- [Task to complete] Every line below between the line holding "camera: 30 degrees left, 10 degrees down" and the line holding "(455, 409) = (831, 390): pink", inclusive, should be repeated exactly, and all other lines omitted.

··· Material shown

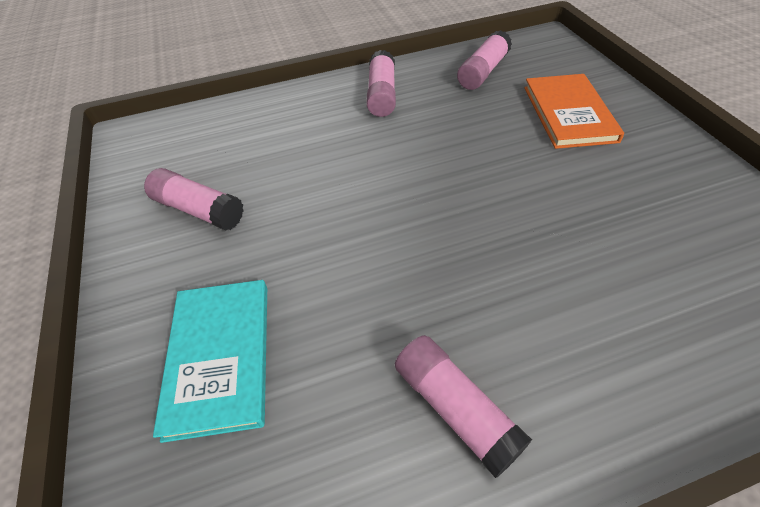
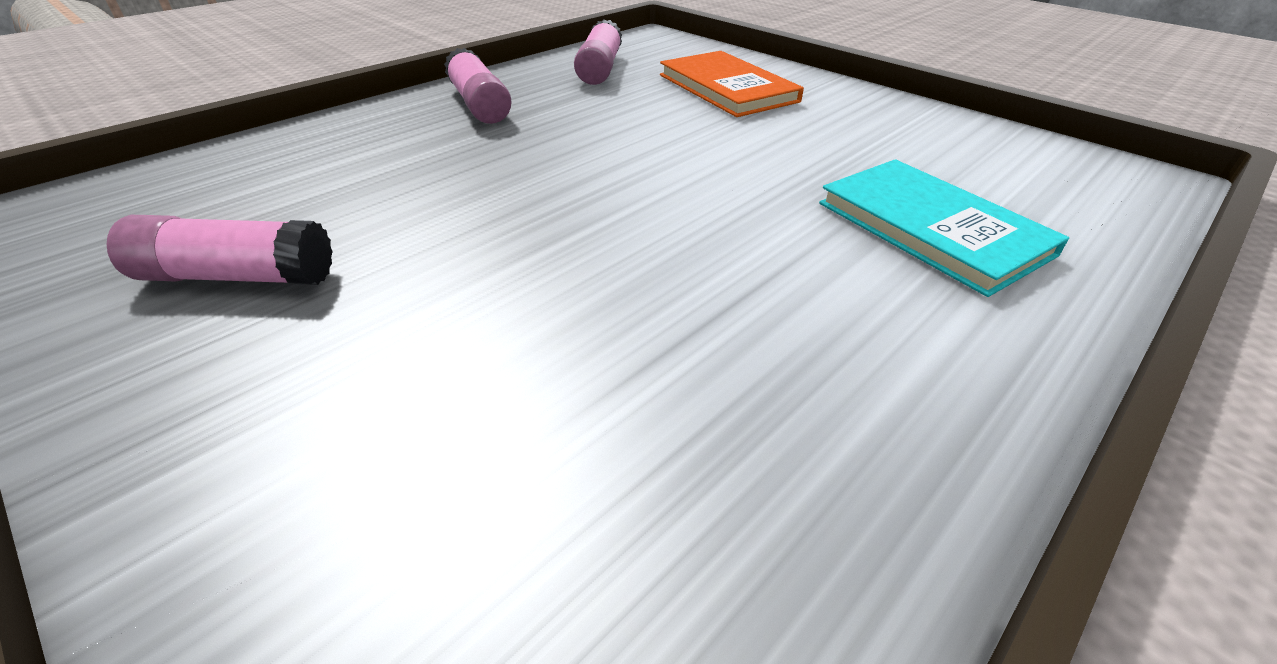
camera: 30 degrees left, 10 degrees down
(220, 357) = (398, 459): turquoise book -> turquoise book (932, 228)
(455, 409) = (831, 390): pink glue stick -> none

······
··· Material shown

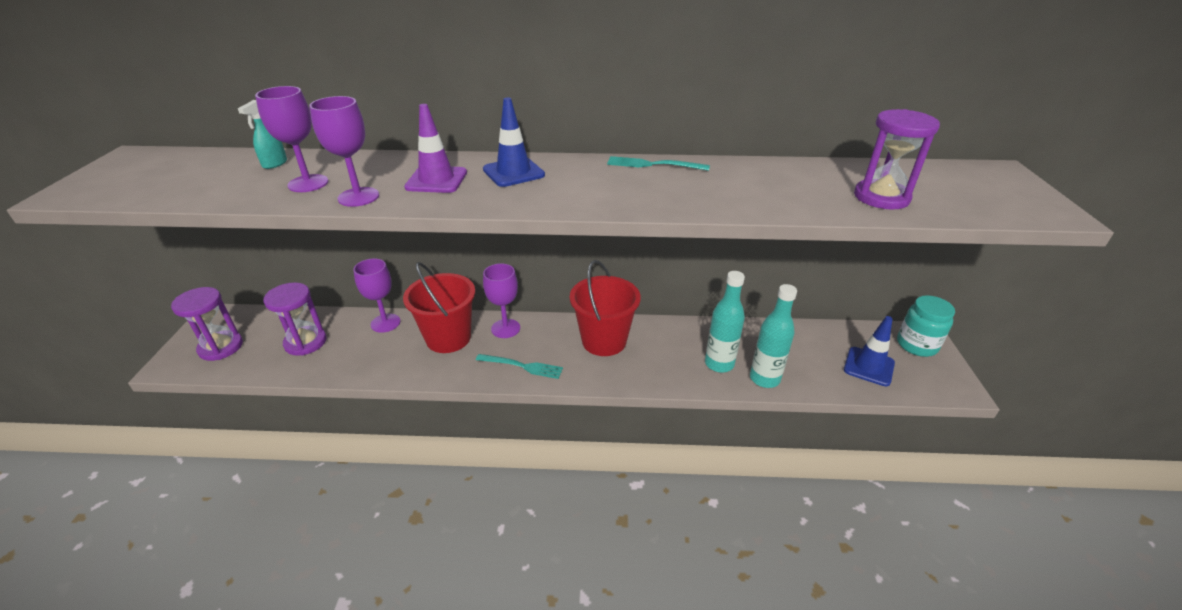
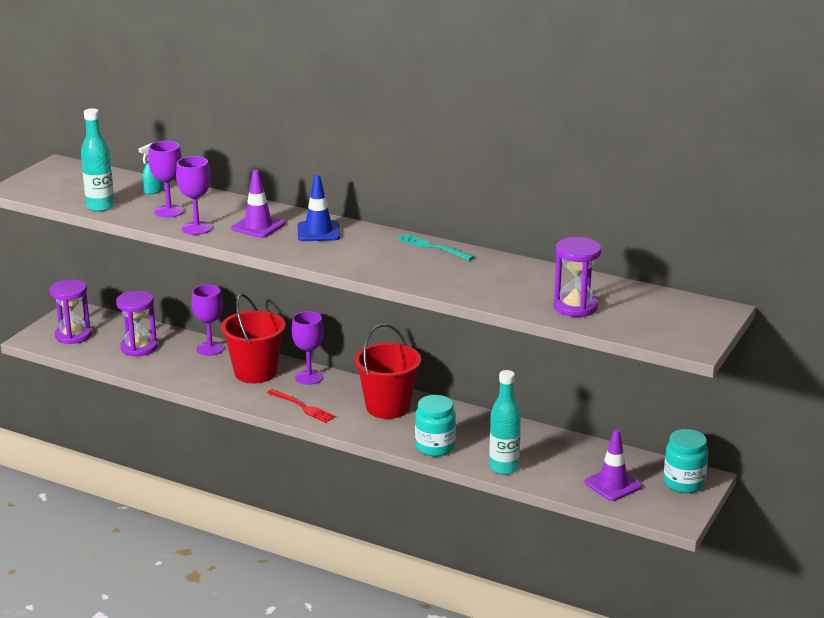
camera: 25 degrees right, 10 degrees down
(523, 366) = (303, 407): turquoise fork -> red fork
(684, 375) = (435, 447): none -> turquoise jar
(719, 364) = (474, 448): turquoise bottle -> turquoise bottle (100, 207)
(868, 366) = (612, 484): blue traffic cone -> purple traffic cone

······
··· Material shown

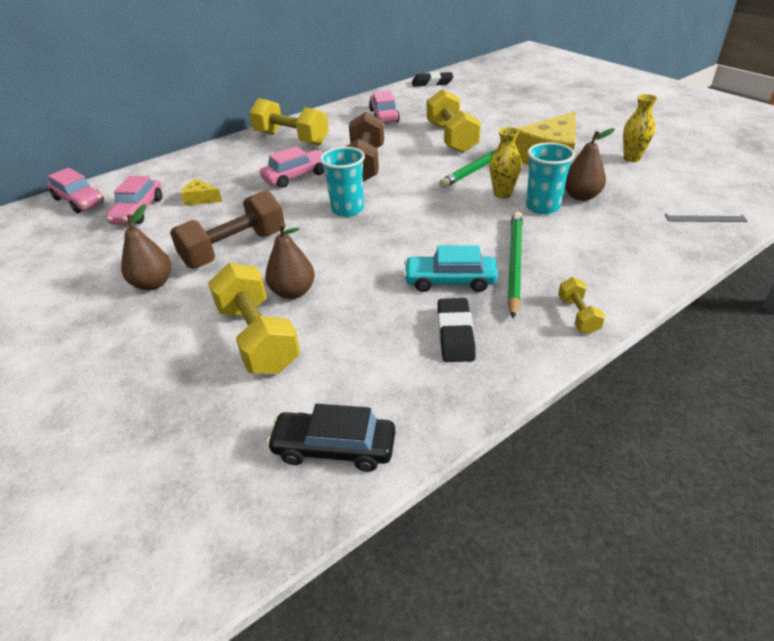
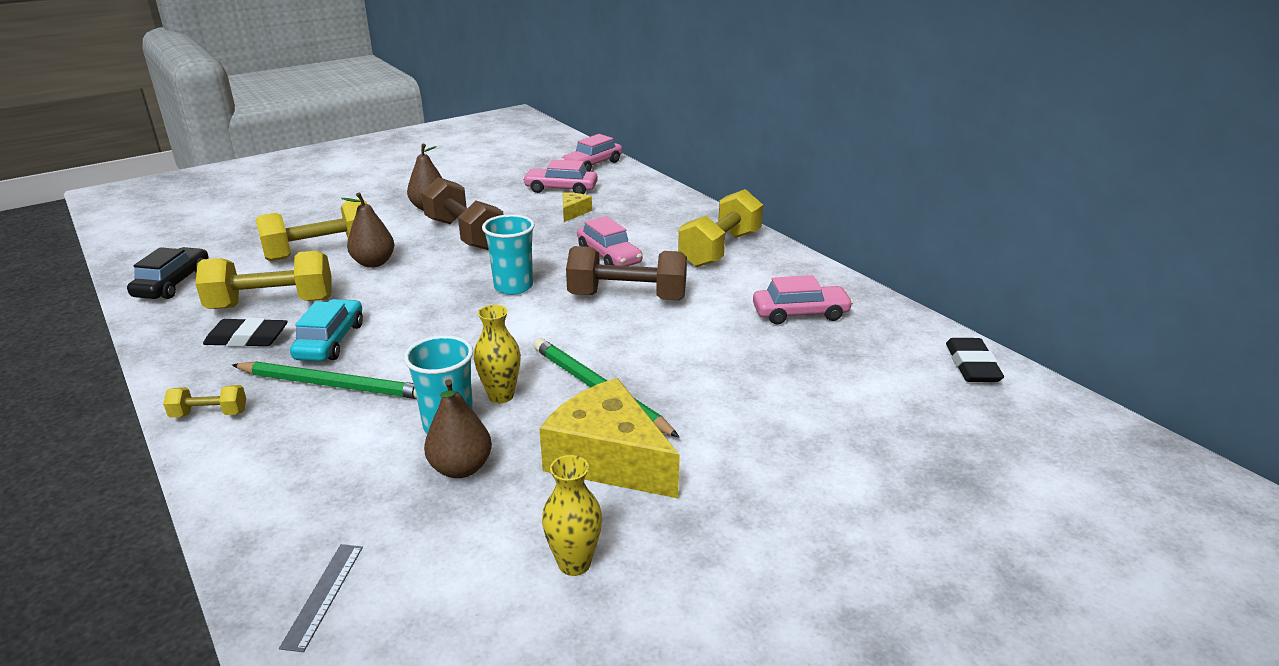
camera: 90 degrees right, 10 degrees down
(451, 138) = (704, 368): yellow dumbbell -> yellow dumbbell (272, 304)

······

- [Response for this exercise]
camera: 30 degrees left, 10 degrees down
(220, 357) = (398, 459): turquoise book -> turquoise book (932, 228)
(455, 409) = (831, 390): pink glue stick -> none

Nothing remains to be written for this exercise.